_Your instructions_.
Give back exactly the lines of the material below that start at the one holding "pink flashlight: 0 -> 3" and end at the last line, minus the pictures.

........

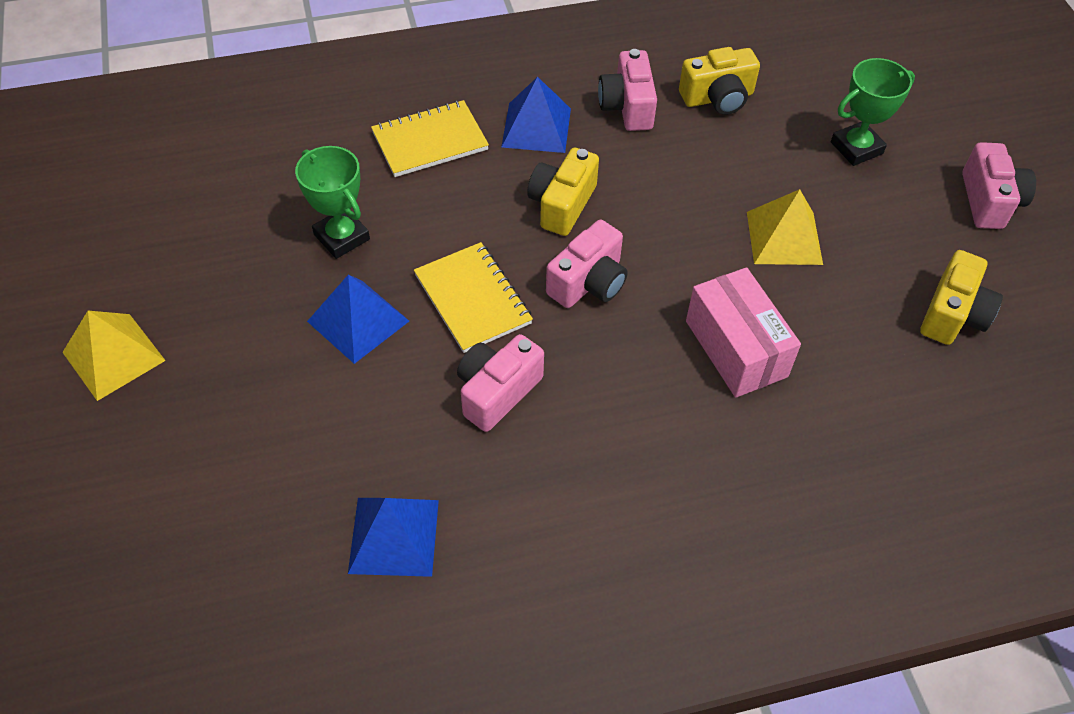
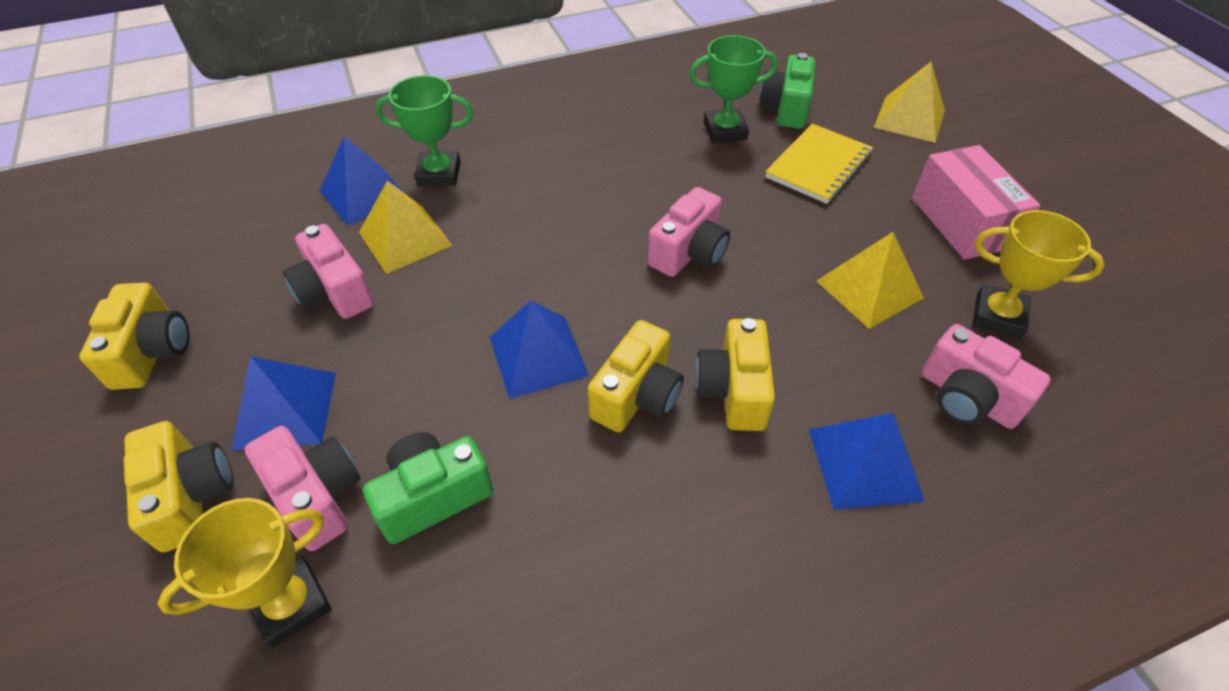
blue pyramid: 3 -> 4
green camera: 0 -> 2
yellow camera: 3 -> 4
yellow notebook: 2 -> 1
yellow pyramid: 2 -> 3
yellow trophy: 0 -> 2

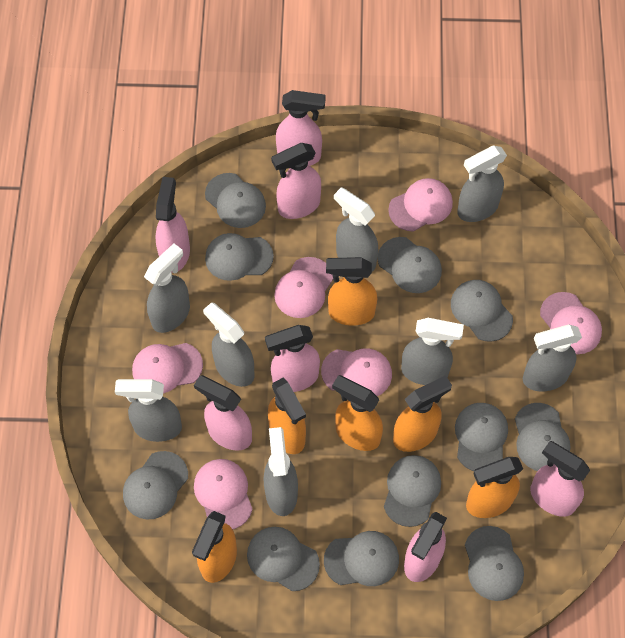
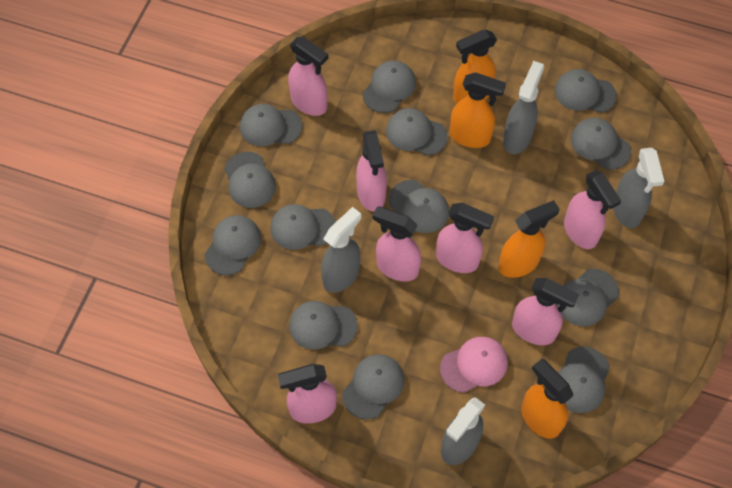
grey cap: 11 -> 13
grey spray bottle: 8 -> 4
orange spray bottle: 6 -> 4
pink cap: 6 -> 1

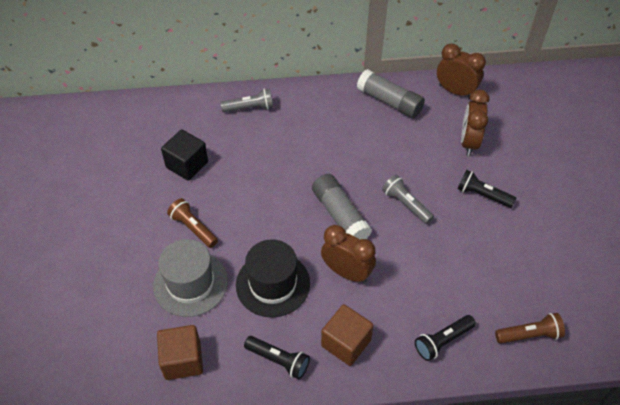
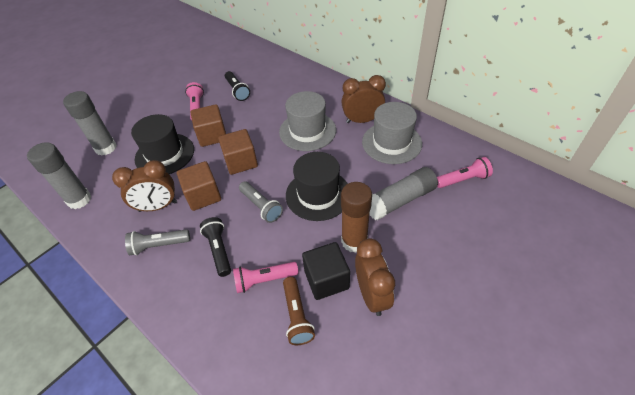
black flashlight: 3 -> 2
black hat: 1 -> 2
brown cube: 2 -> 3
brown flashlight: 2 -> 1
brown glue stick: 0 -> 1
grey glue stick: 2 -> 3
grey hat: 1 -> 2
pink flashlight: 0 -> 3

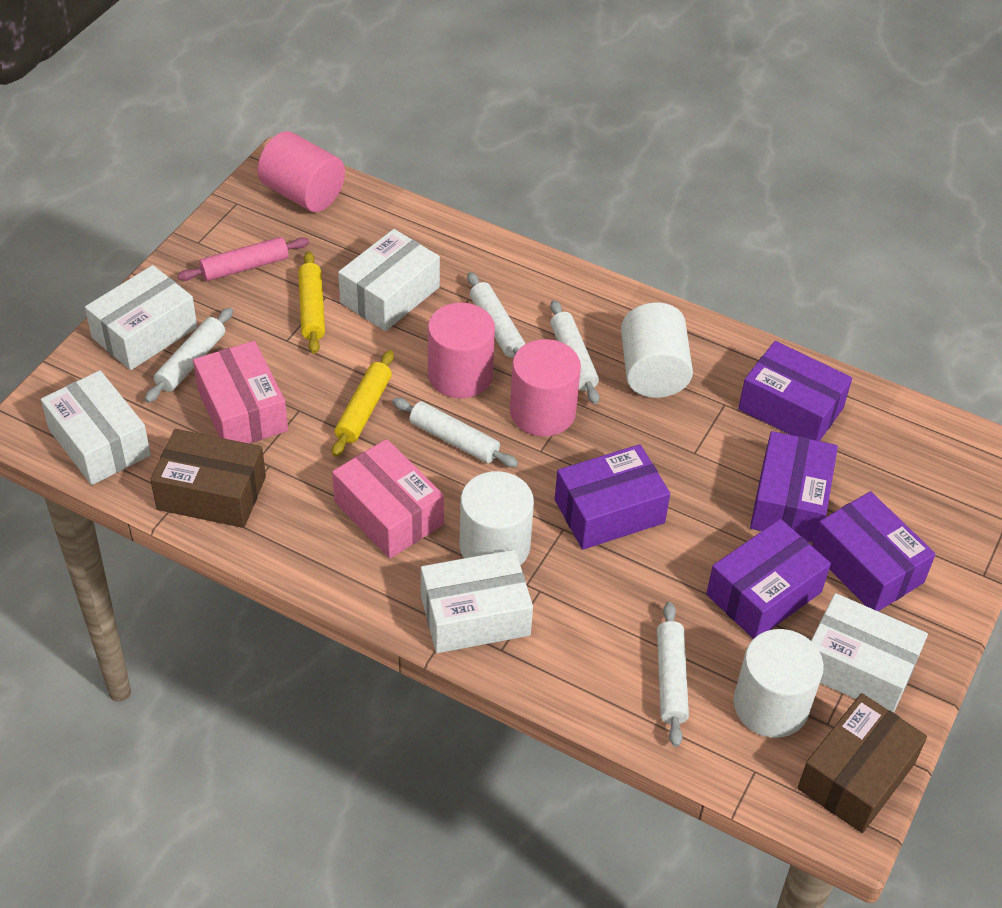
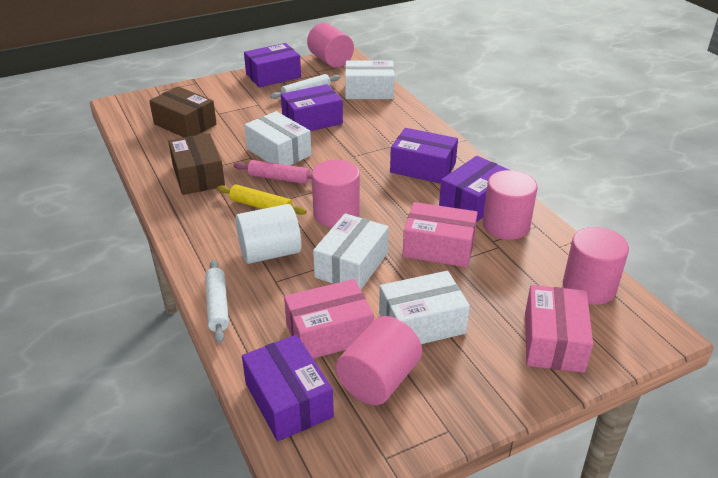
pink box: 2 -> 3
pink cylinder: 3 -> 5
white box: 5 -> 4
white cylinder: 3 -> 1
white rolling pin: 5 -> 2
yellow rolling pin: 2 -> 1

........

_Result of the task_.
pink flashlight: 0 -> 3

pink box: 2 -> 3
pink cylinder: 3 -> 5
white box: 5 -> 4
white cylinder: 3 -> 1
white rolling pin: 5 -> 2
yellow rolling pin: 2 -> 1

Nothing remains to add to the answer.